+++ STUDY MATERIAL +++

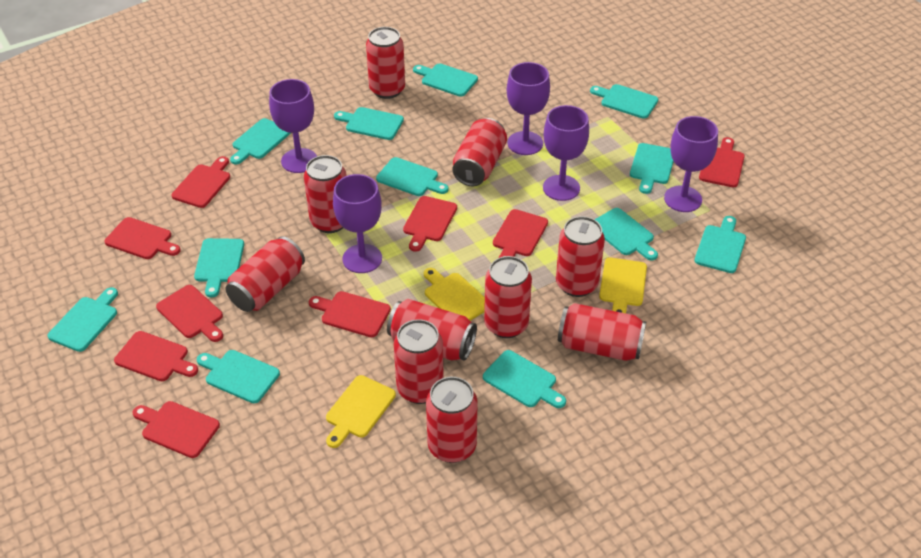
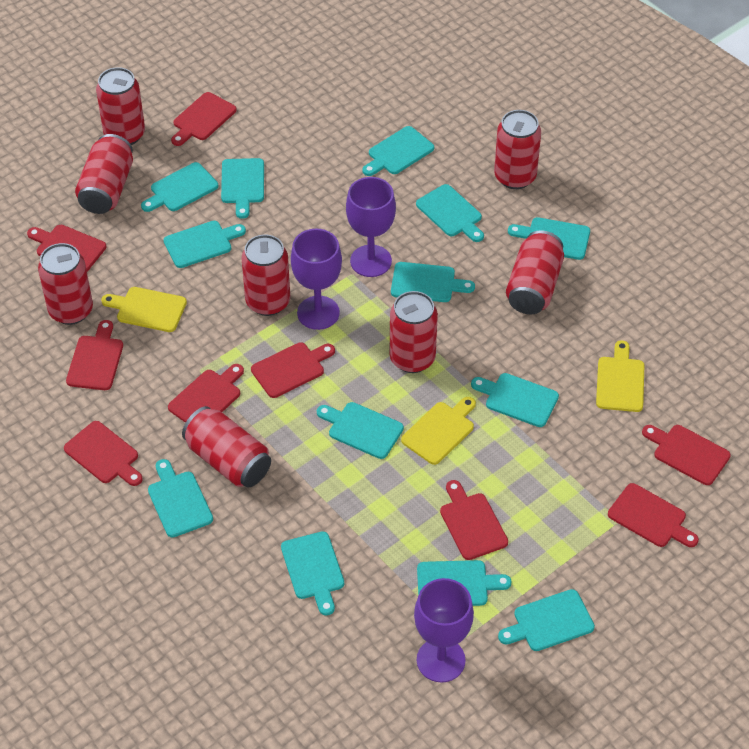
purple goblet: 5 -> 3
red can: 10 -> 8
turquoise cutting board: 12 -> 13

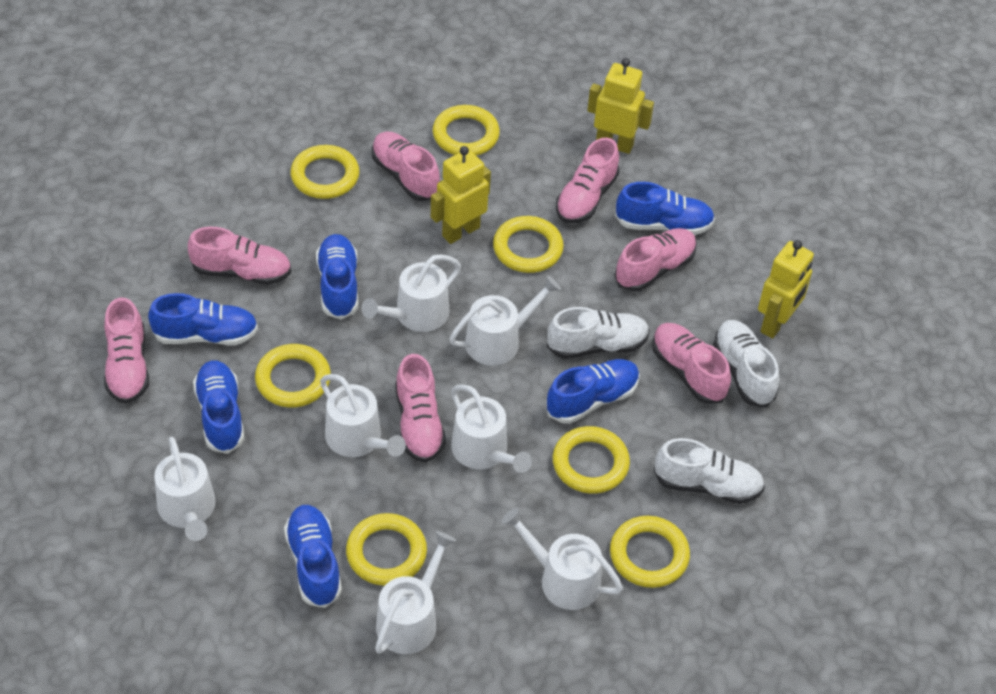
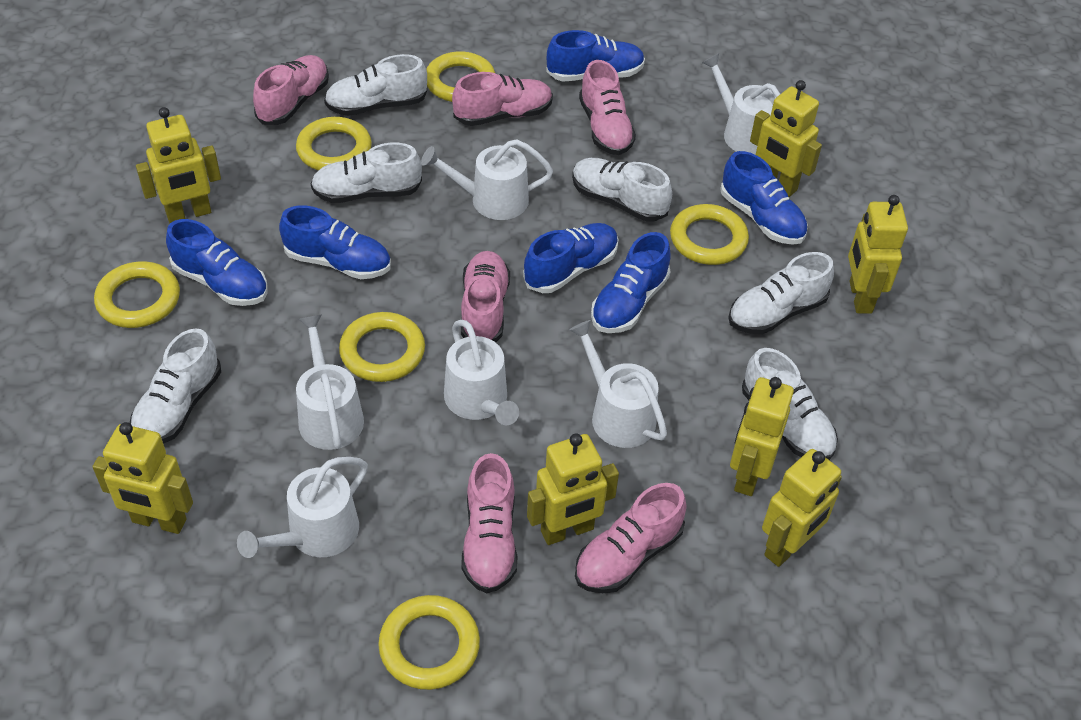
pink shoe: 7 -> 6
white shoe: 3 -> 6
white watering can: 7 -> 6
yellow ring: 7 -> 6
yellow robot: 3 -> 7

+++

▶ PROBLEM STATEMENT:
Restate the data word for word, minus any images.

▶ SOLUTION:
purple goblet: 5 -> 3
red can: 10 -> 8
turquoise cutting board: 12 -> 13

pink shoe: 7 -> 6
white shoe: 3 -> 6
white watering can: 7 -> 6
yellow ring: 7 -> 6
yellow robot: 3 -> 7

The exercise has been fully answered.